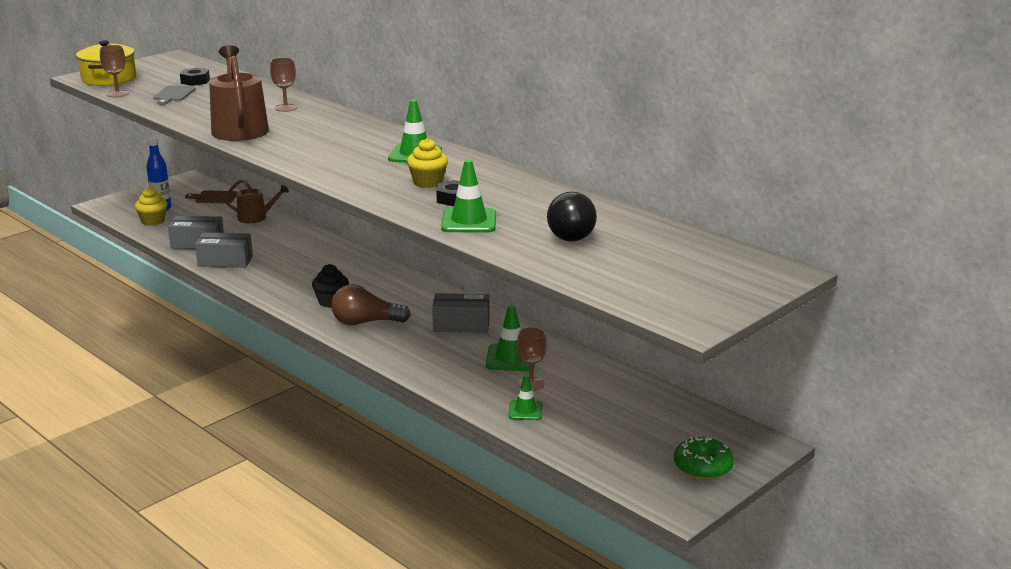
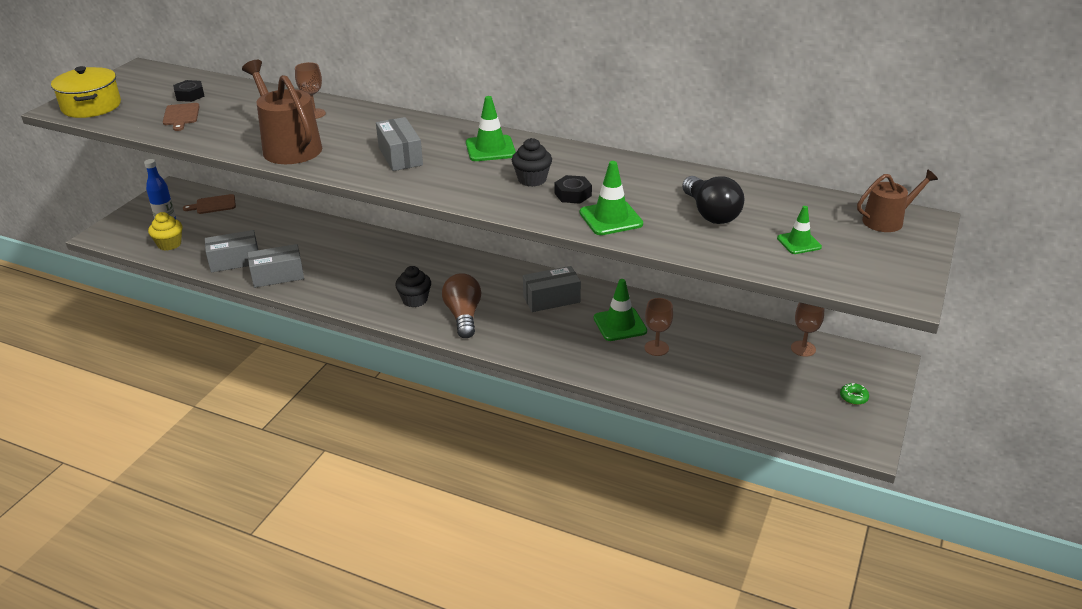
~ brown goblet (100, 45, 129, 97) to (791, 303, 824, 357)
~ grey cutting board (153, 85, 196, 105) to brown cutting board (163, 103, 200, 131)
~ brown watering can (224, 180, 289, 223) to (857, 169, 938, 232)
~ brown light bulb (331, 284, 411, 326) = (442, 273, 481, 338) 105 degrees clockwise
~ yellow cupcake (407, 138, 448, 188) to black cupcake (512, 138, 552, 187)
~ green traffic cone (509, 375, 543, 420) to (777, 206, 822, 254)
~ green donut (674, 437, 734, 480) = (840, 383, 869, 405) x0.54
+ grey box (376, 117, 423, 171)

++++++++++++++++++++

PROBLEM DESCRIPTION – Among the records, find all lines that include the string "green" and return them.

YOUR SOLUTION –
~ green traffic cone (509, 375, 543, 420) to (777, 206, 822, 254)
~ green donut (674, 437, 734, 480) = (840, 383, 869, 405) x0.54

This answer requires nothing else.